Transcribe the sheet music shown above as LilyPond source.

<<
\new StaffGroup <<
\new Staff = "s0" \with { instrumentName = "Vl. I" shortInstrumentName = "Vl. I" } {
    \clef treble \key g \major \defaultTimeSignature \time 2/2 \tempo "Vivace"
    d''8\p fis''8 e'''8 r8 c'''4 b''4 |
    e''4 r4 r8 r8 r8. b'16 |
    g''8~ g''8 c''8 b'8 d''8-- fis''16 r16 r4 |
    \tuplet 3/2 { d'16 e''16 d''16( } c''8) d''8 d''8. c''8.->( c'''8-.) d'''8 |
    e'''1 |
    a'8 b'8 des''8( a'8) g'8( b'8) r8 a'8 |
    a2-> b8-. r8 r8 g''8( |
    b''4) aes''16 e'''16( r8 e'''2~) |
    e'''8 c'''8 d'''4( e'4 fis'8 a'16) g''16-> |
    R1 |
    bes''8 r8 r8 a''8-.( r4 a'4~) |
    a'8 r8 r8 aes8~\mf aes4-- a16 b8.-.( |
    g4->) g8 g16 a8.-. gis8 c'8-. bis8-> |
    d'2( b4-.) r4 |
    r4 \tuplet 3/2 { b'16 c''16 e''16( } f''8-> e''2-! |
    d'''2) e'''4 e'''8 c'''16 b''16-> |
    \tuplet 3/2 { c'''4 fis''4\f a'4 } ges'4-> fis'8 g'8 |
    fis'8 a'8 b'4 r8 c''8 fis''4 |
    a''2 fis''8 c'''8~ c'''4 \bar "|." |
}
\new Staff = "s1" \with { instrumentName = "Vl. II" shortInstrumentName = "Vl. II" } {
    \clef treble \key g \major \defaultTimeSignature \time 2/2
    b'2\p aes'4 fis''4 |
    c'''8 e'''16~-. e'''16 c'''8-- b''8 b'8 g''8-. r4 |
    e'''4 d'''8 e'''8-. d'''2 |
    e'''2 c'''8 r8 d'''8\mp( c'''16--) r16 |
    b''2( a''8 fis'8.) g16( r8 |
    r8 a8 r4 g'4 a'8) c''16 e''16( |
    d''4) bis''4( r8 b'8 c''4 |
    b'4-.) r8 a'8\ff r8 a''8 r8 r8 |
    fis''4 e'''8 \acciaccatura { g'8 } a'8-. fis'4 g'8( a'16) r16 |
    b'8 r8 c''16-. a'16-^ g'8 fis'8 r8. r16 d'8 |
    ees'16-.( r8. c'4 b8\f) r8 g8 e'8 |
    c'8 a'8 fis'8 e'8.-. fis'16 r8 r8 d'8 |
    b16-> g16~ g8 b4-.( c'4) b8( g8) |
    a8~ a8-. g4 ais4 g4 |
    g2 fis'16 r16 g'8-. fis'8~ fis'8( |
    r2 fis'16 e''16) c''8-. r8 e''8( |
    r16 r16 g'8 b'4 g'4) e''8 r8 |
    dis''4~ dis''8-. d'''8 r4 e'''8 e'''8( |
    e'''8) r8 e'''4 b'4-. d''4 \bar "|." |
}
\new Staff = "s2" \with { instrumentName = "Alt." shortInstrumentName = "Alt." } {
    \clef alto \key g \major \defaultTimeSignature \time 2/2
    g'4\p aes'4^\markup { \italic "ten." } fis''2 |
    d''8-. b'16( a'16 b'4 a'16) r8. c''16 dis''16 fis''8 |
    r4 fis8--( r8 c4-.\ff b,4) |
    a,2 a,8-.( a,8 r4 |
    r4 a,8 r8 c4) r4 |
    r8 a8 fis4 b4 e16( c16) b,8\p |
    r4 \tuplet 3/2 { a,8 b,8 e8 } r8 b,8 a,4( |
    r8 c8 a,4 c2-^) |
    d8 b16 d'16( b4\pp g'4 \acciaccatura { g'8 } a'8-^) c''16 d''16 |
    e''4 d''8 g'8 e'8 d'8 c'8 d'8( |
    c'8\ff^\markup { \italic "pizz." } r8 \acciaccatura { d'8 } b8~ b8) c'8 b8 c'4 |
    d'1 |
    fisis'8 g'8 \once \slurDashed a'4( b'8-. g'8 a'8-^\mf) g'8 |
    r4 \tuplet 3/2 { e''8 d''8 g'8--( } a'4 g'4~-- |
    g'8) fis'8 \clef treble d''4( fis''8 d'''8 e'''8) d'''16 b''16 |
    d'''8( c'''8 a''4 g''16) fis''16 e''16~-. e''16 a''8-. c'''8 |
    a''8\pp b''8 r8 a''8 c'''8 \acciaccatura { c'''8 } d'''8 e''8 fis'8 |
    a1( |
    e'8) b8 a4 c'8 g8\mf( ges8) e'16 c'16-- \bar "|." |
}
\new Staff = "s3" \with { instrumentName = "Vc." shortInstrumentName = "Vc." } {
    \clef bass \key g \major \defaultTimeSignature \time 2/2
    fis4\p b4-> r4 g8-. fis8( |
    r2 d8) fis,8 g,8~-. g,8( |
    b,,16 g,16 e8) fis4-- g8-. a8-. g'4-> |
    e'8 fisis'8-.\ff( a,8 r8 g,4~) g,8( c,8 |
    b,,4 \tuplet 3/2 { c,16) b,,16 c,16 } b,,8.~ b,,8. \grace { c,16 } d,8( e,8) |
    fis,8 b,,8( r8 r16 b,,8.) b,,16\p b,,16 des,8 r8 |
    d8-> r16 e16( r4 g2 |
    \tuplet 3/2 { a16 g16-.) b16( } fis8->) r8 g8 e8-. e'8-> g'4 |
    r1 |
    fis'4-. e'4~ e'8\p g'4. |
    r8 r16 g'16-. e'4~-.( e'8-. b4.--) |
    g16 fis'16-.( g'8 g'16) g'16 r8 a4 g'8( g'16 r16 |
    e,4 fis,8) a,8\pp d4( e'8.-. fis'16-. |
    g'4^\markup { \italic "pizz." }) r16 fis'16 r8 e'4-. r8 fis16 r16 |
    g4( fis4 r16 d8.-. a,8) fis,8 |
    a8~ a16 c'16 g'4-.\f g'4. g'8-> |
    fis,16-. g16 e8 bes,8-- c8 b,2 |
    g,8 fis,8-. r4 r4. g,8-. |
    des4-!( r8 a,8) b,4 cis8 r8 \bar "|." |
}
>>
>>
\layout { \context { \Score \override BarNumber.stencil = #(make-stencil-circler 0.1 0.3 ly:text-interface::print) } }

====

▸ EXERCISE REQUIREMENTS: Count the rows above that contain the string "fisis", and reply with the number alone.

▸ RESPONSE TO THIS EXERCISE: 2